WORK TASK>
The result should be an exact copy of only the lines from the one with "- new: red domino (635, 247)" through the last line of the data below, with pictures omitted.

Spatial object tracking data>
────────────────────────────────────────
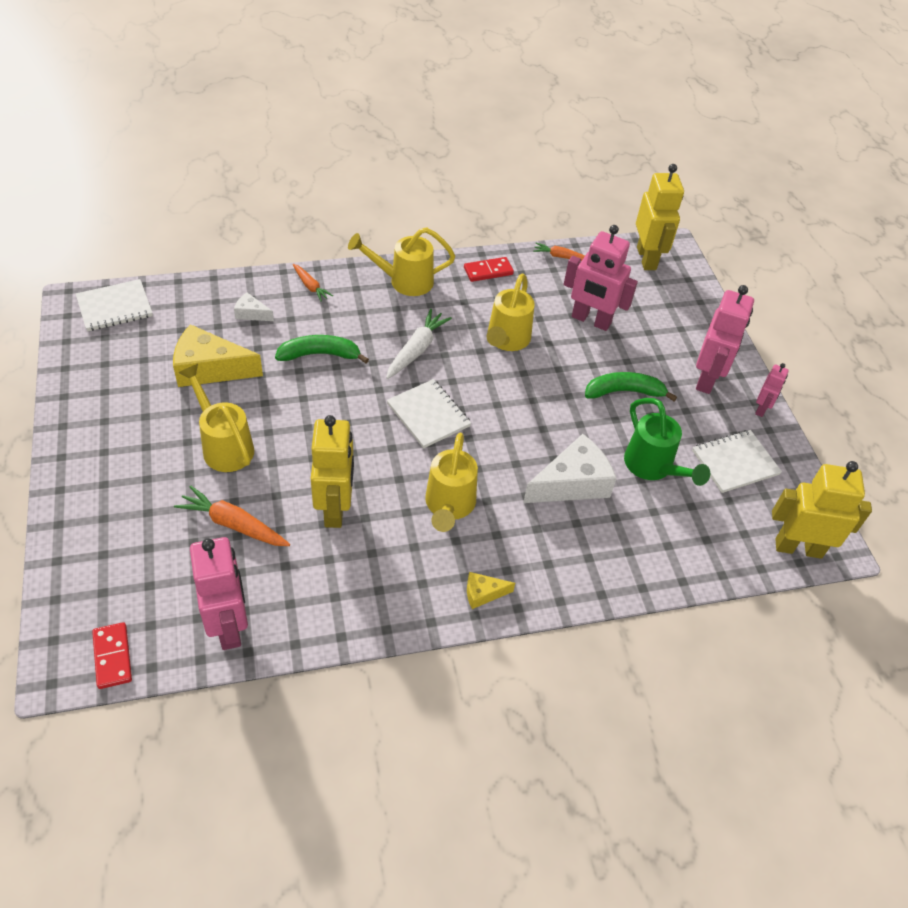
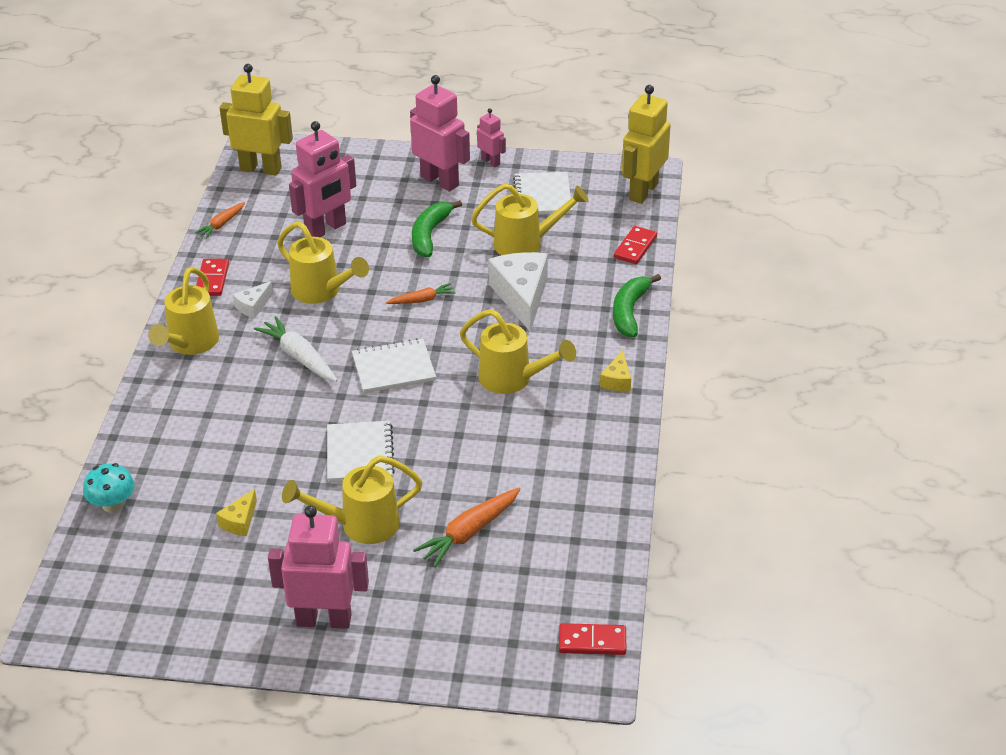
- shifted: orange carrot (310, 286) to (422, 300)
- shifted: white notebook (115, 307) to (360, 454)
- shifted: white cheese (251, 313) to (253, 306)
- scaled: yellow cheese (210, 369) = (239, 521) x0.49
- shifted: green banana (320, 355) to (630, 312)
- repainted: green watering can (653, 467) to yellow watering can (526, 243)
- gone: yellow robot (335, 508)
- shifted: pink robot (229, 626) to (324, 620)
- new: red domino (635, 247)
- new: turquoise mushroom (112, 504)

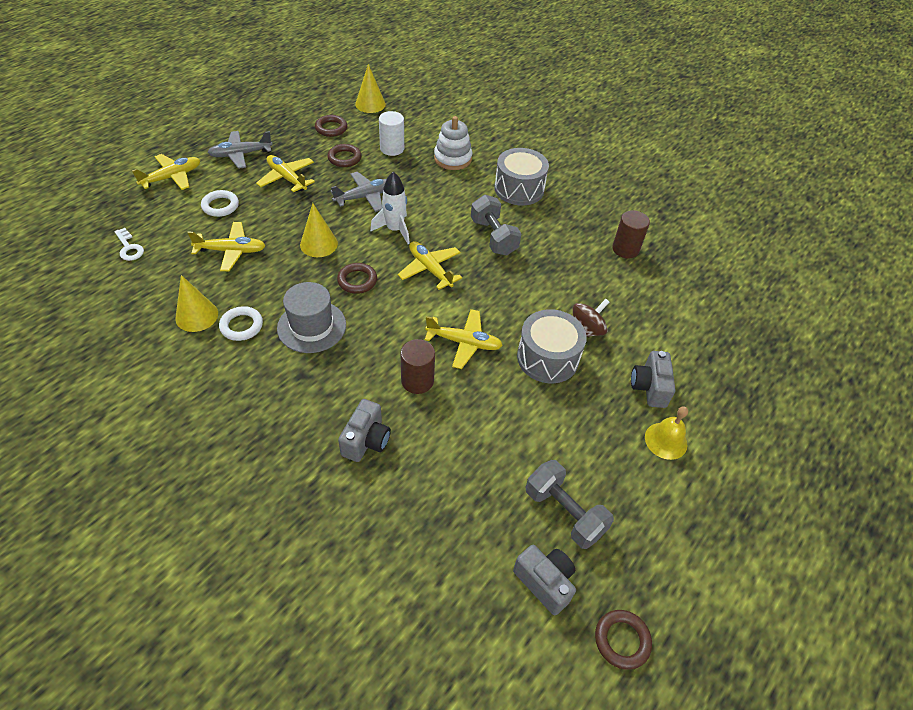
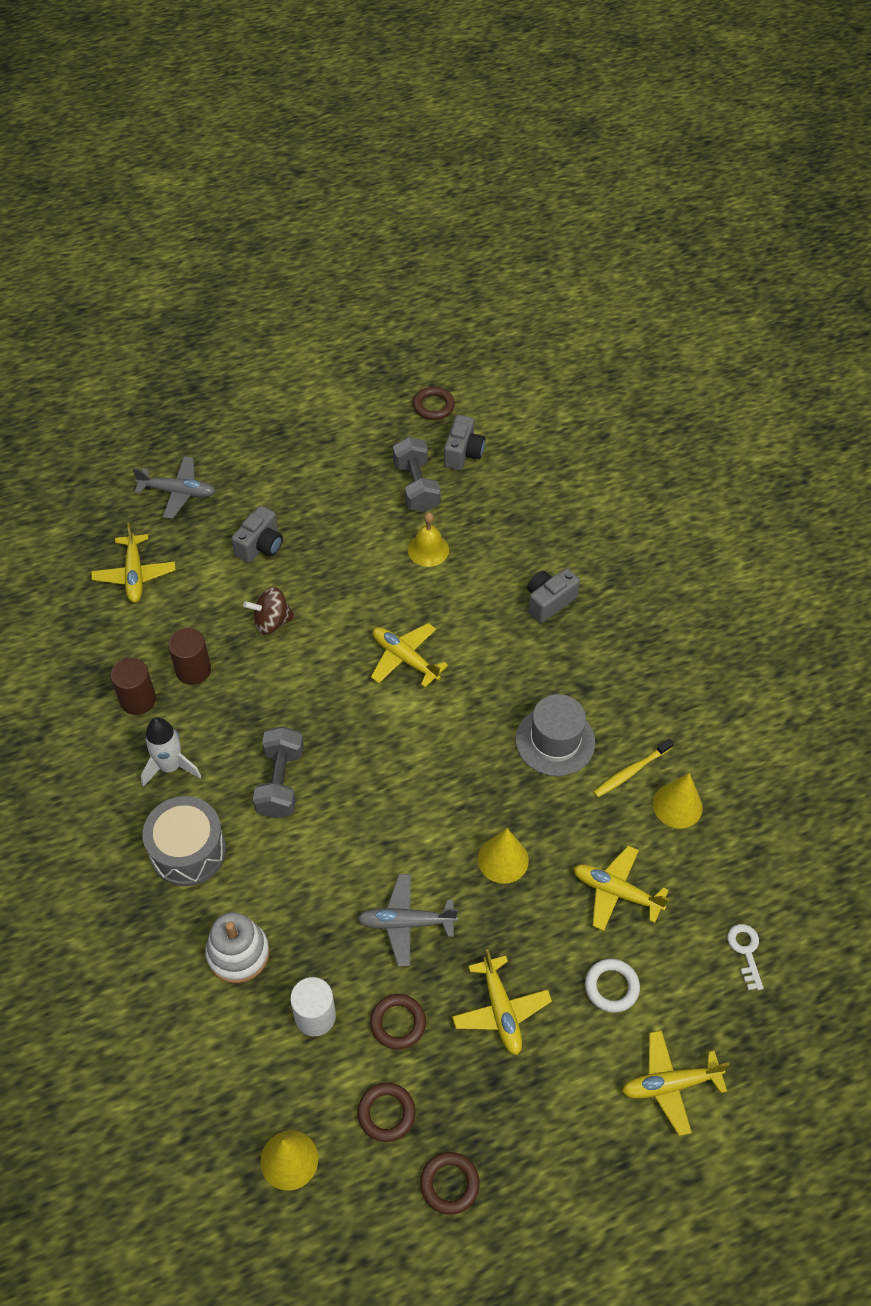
- shifted: grey plane (240, 154) to (178, 492)
- shifted: white rocket (395, 230) to (170, 767)
- shifted: yellow plane (430, 269) to (135, 575)
- shifted: brown ring (357, 280) to (449, 1184)
- swapped: white ring (241, 326) to yellow toothbrush (630, 772)
- gone: grey drum (547, 358)
- shifted: brown cylinder (417, 381) to (193, 670)
- shifted: yellow bell (666, 440) to (428, 550)
- rotated: grey camera (544, 582) = (463, 453) 150 degrees counterclockwise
────────────────────────────────────────
TASK ANSWER>
- new: red domino (635, 247)
- new: turquoise mushroom (112, 504)

- shifted: grey plane (240, 154) to (178, 492)
- shifted: white rocket (395, 230) to (170, 767)
- shifted: yellow plane (430, 269) to (135, 575)
- shifted: brown ring (357, 280) to (449, 1184)
- swapped: white ring (241, 326) to yellow toothbrush (630, 772)
- gone: grey drum (547, 358)
- shifted: brown cylinder (417, 381) to (193, 670)
- shifted: yellow bell (666, 440) to (428, 550)
- rotated: grey camera (544, 582) = (463, 453) 150 degrees counterclockwise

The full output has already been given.